REQUIREMENT:
Exact reproduction of every record is required, and pictures are to be excluded.

=== Begin Enclosure ===

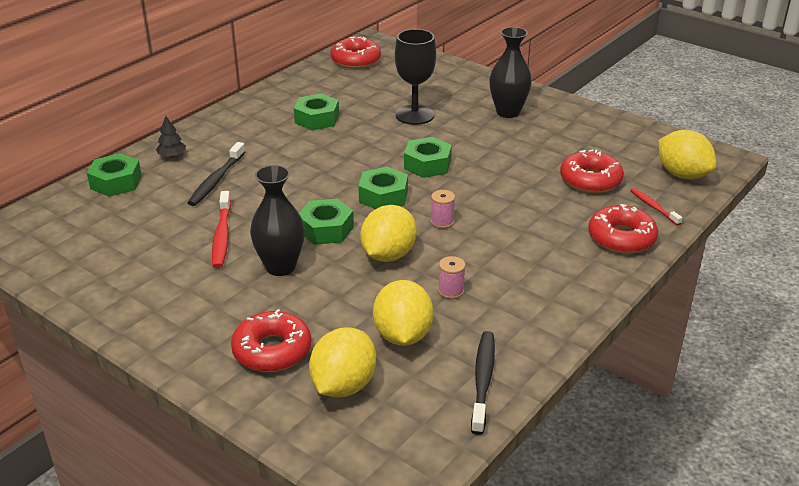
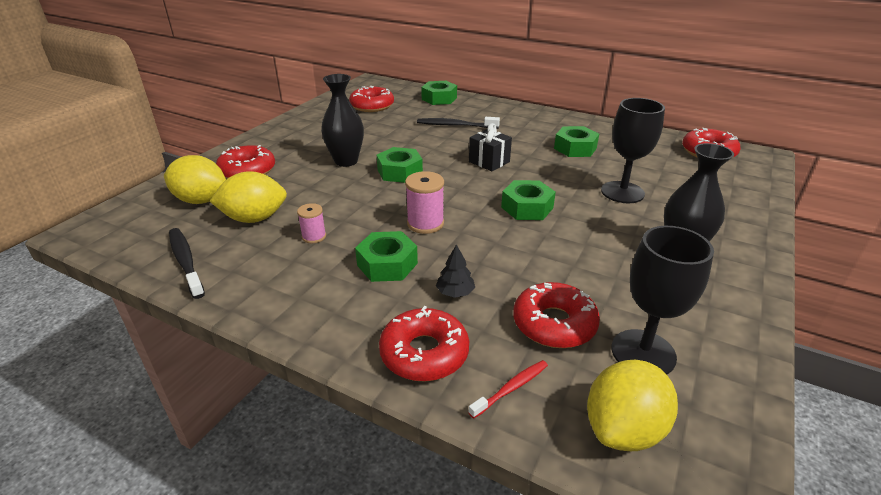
camera: 80 degrees right, 0 degrees up
black tree [156,116,186,158] -> black tree moved to [436,244,475,298]
red toothbrush [212,191,231,268] -> none
green nut [359,167,408,209] -> green nut moved to [355,231,418,282]
yellow lemon [360,205,417,262] -> none
pink spool [431,190,455,229] -> pink spool [405,171,444,234], size x1.60
black toothbrush [471,331,495,435] -> black toothbrush turned 120 degrees counterclockwise [169,228,205,299]
none -> red donut [349,86,394,112]
none -> black gift [469,123,512,171]
none -> black goblet [611,226,714,374]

=== End Enclosure ===

EXPECTED OUTPUT:
camera: 80 degrees right, 0 degrees up
black tree [156,116,186,158] -> black tree moved to [436,244,475,298]
red toothbrush [212,191,231,268] -> none
green nut [359,167,408,209] -> green nut moved to [355,231,418,282]
yellow lemon [360,205,417,262] -> none
pink spool [431,190,455,229] -> pink spool [405,171,444,234], size x1.60
black toothbrush [471,331,495,435] -> black toothbrush turned 120 degrees counterclockwise [169,228,205,299]
none -> red donut [349,86,394,112]
none -> black gift [469,123,512,171]
none -> black goblet [611,226,714,374]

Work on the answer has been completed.